Change detection data:
....

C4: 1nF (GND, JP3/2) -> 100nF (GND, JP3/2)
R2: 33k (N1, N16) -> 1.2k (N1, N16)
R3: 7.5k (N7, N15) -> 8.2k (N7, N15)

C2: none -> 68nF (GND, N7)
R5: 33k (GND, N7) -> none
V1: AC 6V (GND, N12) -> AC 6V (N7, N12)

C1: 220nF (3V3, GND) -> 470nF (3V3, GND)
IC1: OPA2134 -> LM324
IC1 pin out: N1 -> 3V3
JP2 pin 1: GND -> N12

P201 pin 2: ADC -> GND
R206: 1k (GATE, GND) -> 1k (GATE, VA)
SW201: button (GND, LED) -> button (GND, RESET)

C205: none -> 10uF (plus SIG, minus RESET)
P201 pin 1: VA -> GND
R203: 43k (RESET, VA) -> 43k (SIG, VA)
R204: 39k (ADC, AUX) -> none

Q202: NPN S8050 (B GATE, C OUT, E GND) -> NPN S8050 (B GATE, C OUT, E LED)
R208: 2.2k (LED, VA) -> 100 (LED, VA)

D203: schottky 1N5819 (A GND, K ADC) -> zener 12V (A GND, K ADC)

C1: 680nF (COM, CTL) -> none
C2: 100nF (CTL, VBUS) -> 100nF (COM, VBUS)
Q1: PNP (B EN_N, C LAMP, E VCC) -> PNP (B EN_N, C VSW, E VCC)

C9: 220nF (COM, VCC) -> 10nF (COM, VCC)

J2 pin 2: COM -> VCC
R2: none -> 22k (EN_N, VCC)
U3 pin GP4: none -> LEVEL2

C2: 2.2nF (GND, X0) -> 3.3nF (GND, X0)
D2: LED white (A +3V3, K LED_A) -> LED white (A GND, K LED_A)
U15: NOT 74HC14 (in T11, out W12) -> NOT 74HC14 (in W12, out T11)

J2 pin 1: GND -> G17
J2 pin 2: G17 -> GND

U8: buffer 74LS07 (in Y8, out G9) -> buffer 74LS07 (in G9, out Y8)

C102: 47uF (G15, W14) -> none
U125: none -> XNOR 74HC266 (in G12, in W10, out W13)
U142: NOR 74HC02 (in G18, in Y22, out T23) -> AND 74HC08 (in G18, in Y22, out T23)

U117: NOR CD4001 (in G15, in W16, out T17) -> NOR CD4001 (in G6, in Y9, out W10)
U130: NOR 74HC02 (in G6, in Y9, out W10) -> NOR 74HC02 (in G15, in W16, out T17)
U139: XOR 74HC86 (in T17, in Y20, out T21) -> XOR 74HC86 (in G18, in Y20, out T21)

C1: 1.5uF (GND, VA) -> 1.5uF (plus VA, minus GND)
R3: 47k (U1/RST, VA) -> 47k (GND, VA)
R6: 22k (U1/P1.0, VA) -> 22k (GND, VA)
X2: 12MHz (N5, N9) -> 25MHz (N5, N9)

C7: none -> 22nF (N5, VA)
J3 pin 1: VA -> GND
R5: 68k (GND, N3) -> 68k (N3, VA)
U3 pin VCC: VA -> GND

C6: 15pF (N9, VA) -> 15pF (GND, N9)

....

* Your task *
Return every record above. Copy each one exactly.

* Written answer *
C4: 1nF (GND, JP3/2) -> 100nF (GND, JP3/2)
R2: 33k (N1, N16) -> 1.2k (N1, N16)
R3: 7.5k (N7, N15) -> 8.2k (N7, N15)

C2: none -> 68nF (GND, N7)
R5: 33k (GND, N7) -> none
V1: AC 6V (GND, N12) -> AC 6V (N7, N12)

C1: 220nF (3V3, GND) -> 470nF (3V3, GND)
IC1: OPA2134 -> LM324
IC1 pin out: N1 -> 3V3
JP2 pin 1: GND -> N12

P201 pin 2: ADC -> GND
R206: 1k (GATE, GND) -> 1k (GATE, VA)
SW201: button (GND, LED) -> button (GND, RESET)

C205: none -> 10uF (plus SIG, minus RESET)
P201 pin 1: VA -> GND
R203: 43k (RESET, VA) -> 43k (SIG, VA)
R204: 39k (ADC, AUX) -> none

Q202: NPN S8050 (B GATE, C OUT, E GND) -> NPN S8050 (B GATE, C OUT, E LED)
R208: 2.2k (LED, VA) -> 100 (LED, VA)

D203: schottky 1N5819 (A GND, K ADC) -> zener 12V (A GND, K ADC)

C1: 680nF (COM, CTL) -> none
C2: 100nF (CTL, VBUS) -> 100nF (COM, VBUS)
Q1: PNP (B EN_N, C LAMP, E VCC) -> PNP (B EN_N, C VSW, E VCC)

C9: 220nF (COM, VCC) -> 10nF (COM, VCC)

J2 pin 2: COM -> VCC
R2: none -> 22k (EN_N, VCC)
U3 pin GP4: none -> LEVEL2

C2: 2.2nF (GND, X0) -> 3.3nF (GND, X0)
D2: LED white (A +3V3, K LED_A) -> LED white (A GND, K LED_A)
U15: NOT 74HC14 (in T11, out W12) -> NOT 74HC14 (in W12, out T11)

J2 pin 1: GND -> G17
J2 pin 2: G17 -> GND

U8: buffer 74LS07 (in Y8, out G9) -> buffer 74LS07 (in G9, out Y8)

C102: 47uF (G15, W14) -> none
U125: none -> XNOR 74HC266 (in G12, in W10, out W13)
U142: NOR 74HC02 (in G18, in Y22, out T23) -> AND 74HC08 (in G18, in Y22, out T23)

U117: NOR CD4001 (in G15, in W16, out T17) -> NOR CD4001 (in G6, in Y9, out W10)
U130: NOR 74HC02 (in G6, in Y9, out W10) -> NOR 74HC02 (in G15, in W16, out T17)
U139: XOR 74HC86 (in T17, in Y20, out T21) -> XOR 74HC86 (in G18, in Y20, out T21)

C1: 1.5uF (GND, VA) -> 1.5uF (plus VA, minus GND)
R3: 47k (U1/RST, VA) -> 47k (GND, VA)
R6: 22k (U1/P1.0, VA) -> 22k (GND, VA)
X2: 12MHz (N5, N9) -> 25MHz (N5, N9)

C7: none -> 22nF (N5, VA)
J3 pin 1: VA -> GND
R5: 68k (GND, N3) -> 68k (N3, VA)
U3 pin VCC: VA -> GND

C6: 15pF (N9, VA) -> 15pF (GND, N9)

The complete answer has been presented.